Which of the lines in the data below contain the string "DGND"? Copy each of them.

Collected data
-=-=-=-=-

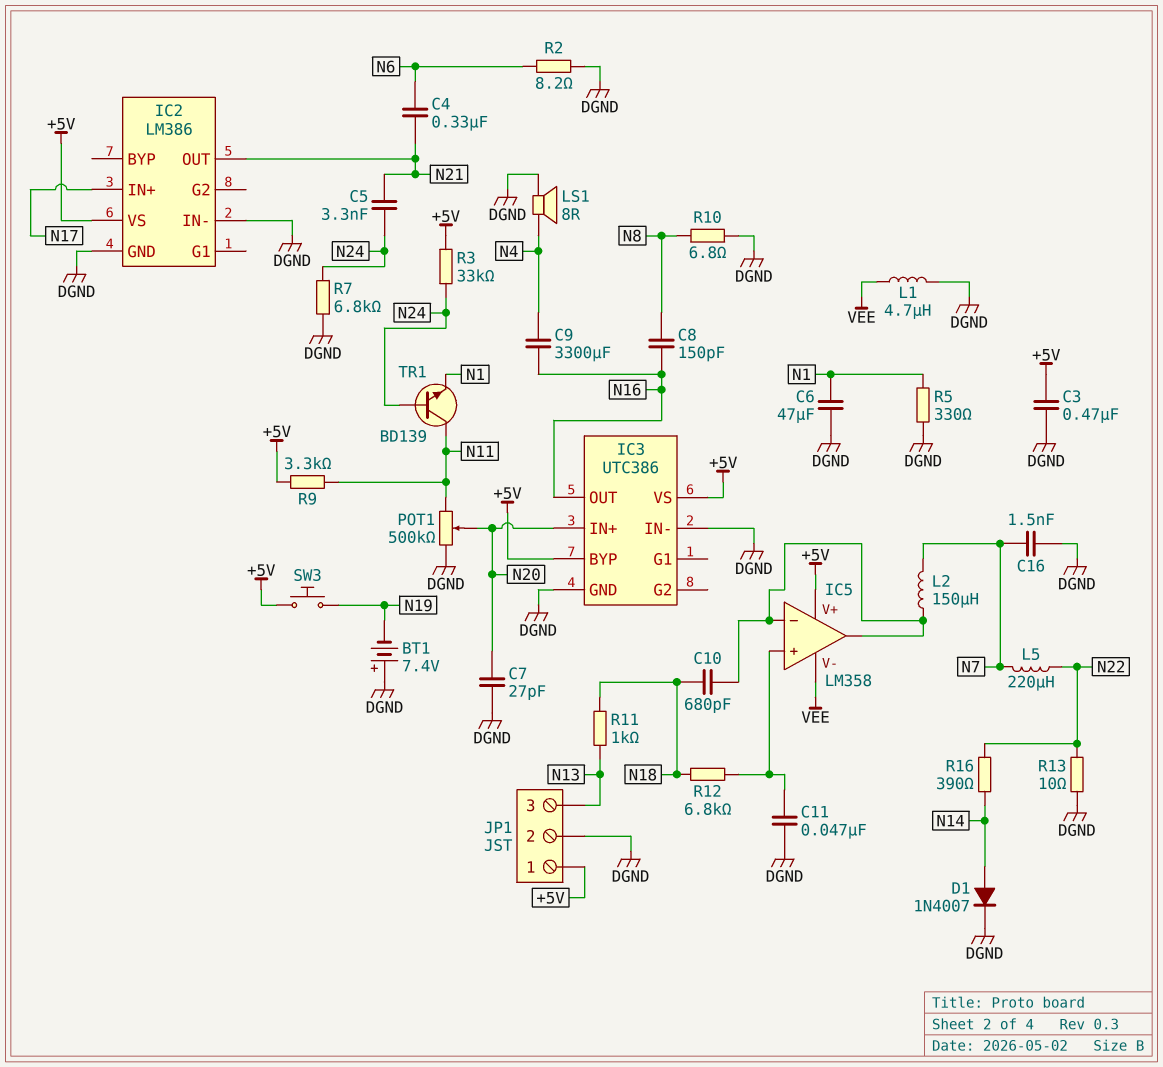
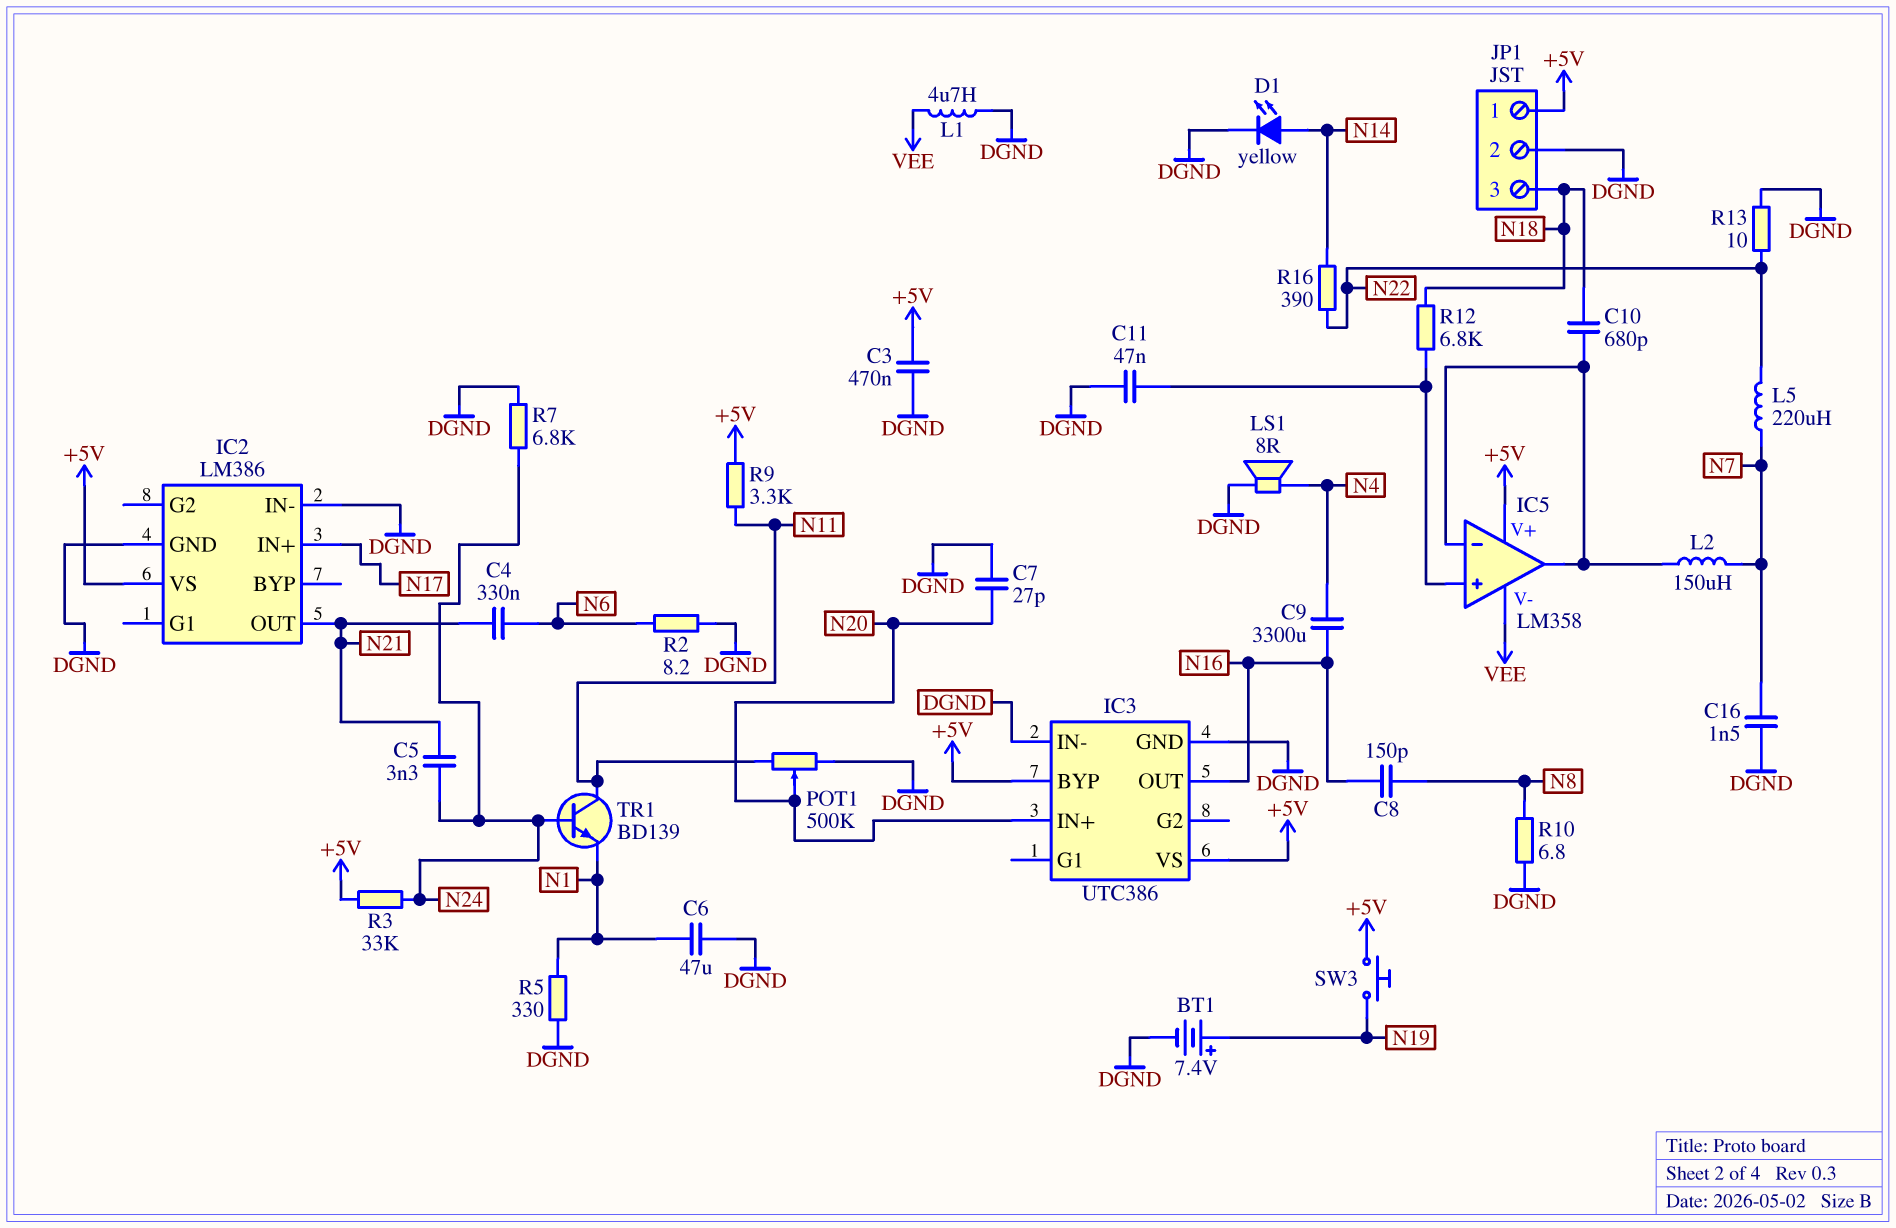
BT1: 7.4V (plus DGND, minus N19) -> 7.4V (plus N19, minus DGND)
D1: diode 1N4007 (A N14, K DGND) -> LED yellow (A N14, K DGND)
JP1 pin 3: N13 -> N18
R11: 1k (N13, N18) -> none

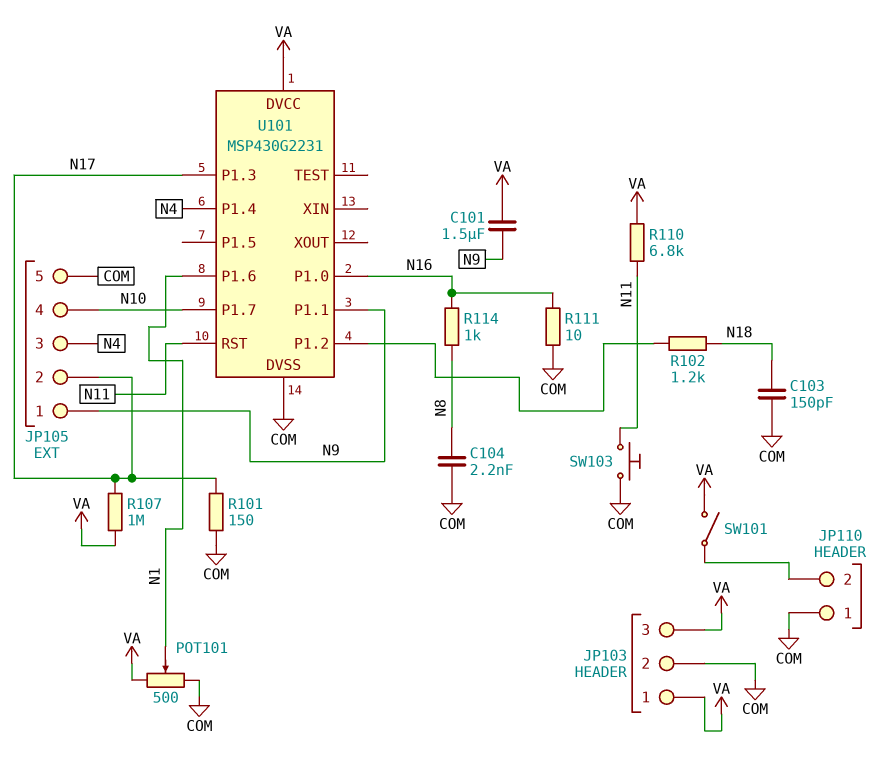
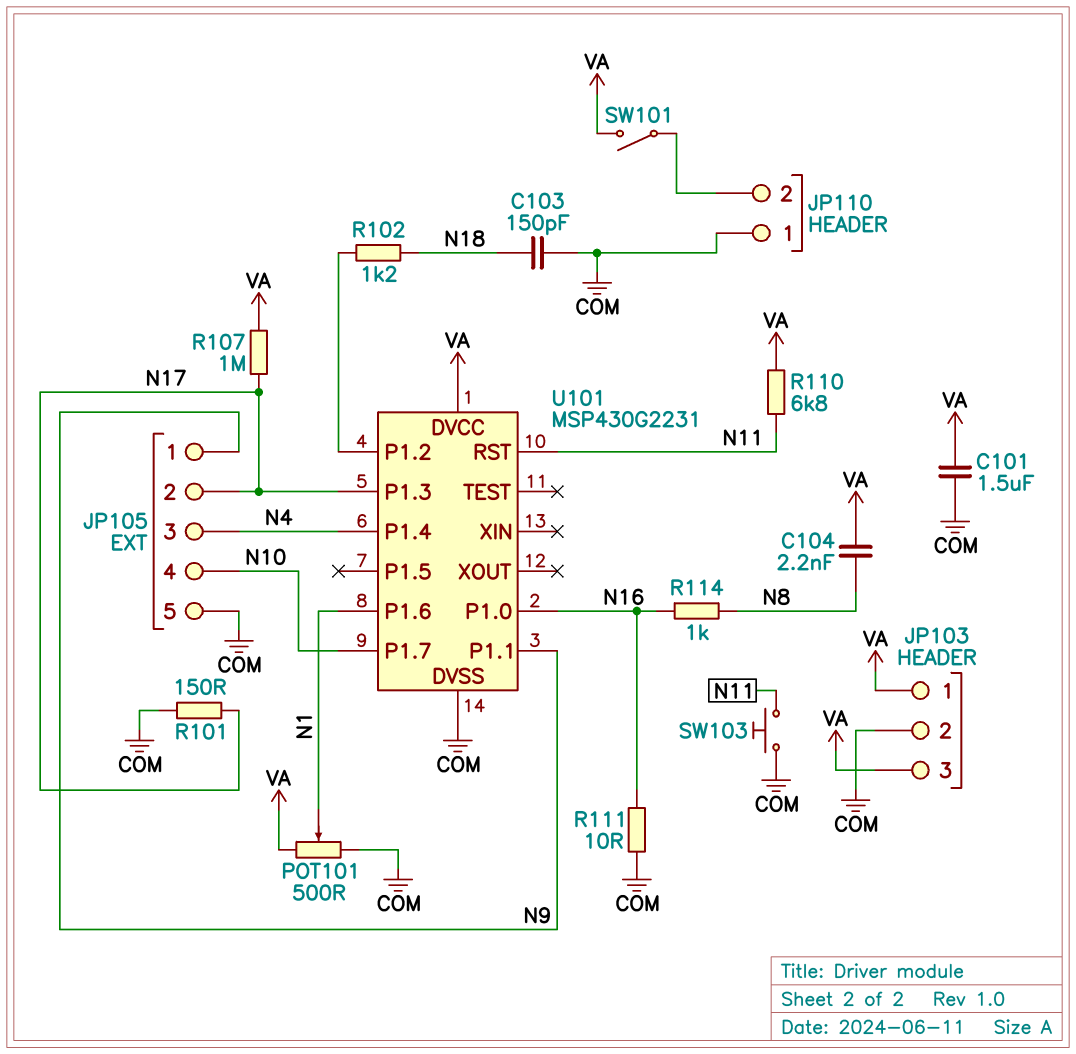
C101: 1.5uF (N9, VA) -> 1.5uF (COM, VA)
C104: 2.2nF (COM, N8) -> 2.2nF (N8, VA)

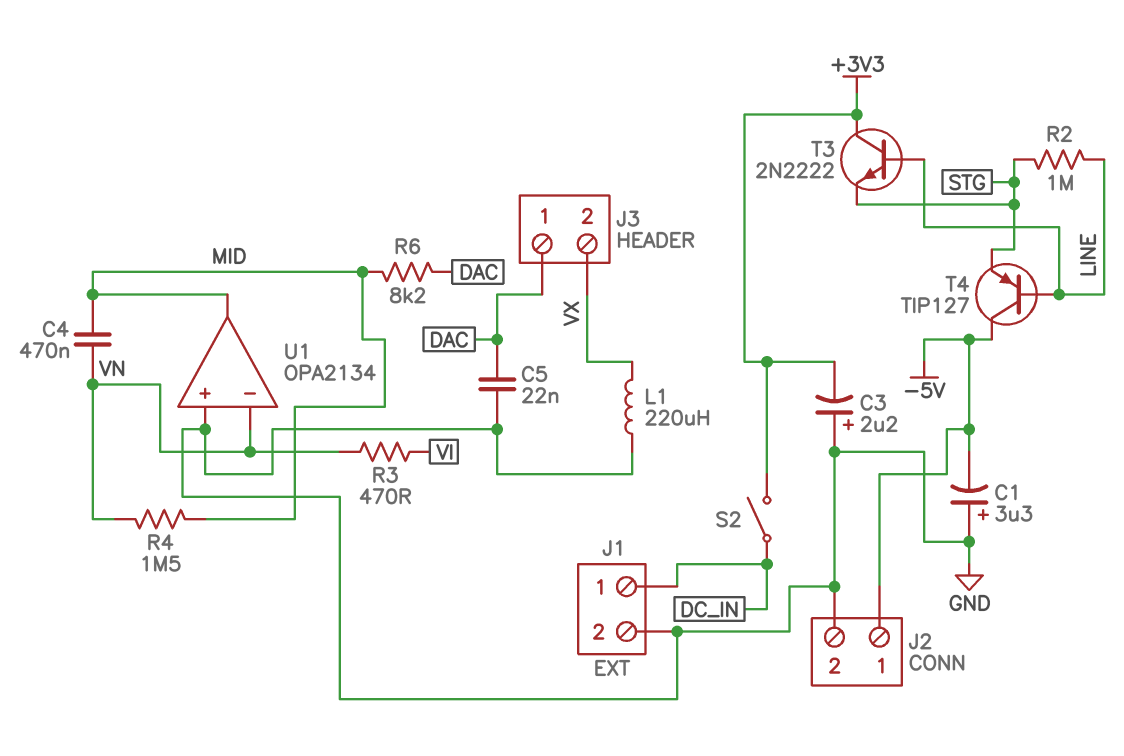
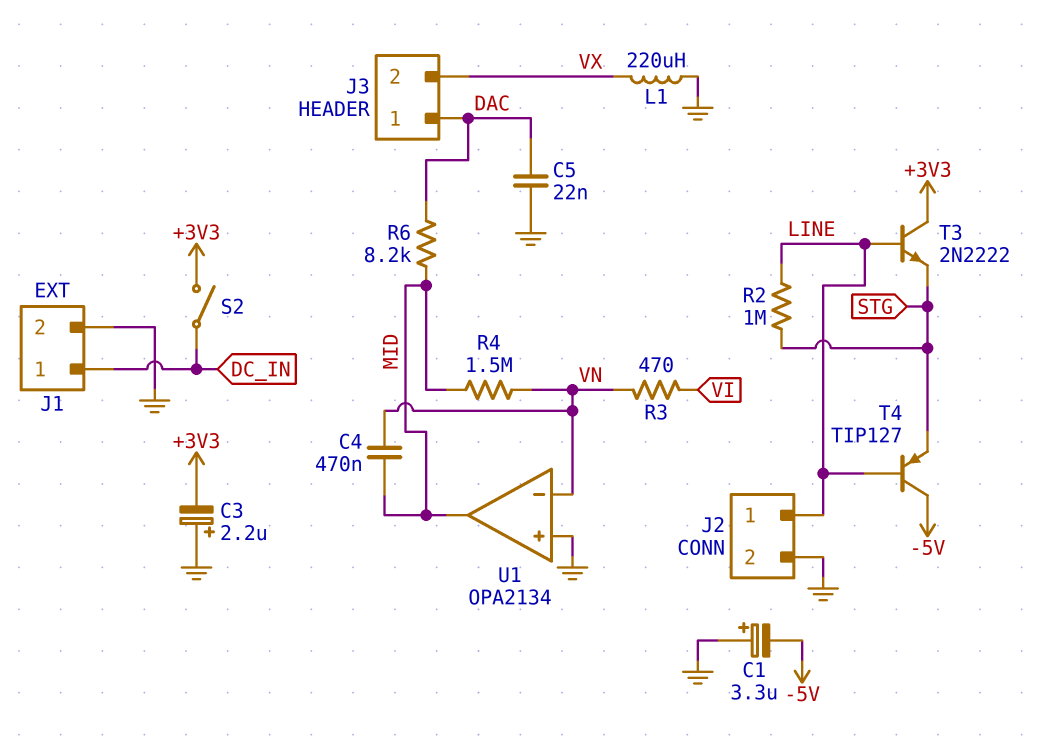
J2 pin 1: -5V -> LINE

-=-=-=-=-

Answer:
BT1: 7.4V (plus DGND, minus N19) -> 7.4V (plus N19, minus DGND)
D1: diode 1N4007 (A N14, K DGND) -> LED yellow (A N14, K DGND)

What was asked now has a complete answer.